*Material to process:*
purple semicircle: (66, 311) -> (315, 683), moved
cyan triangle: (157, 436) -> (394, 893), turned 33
...
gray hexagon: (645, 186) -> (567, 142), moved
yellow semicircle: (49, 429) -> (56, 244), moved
--
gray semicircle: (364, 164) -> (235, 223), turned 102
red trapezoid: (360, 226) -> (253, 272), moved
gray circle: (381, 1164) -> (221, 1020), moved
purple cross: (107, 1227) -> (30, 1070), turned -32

*Problem:*
What is needed is a single figure, the number of lines in the entries above that contain "gray".

*Problem solution:*
3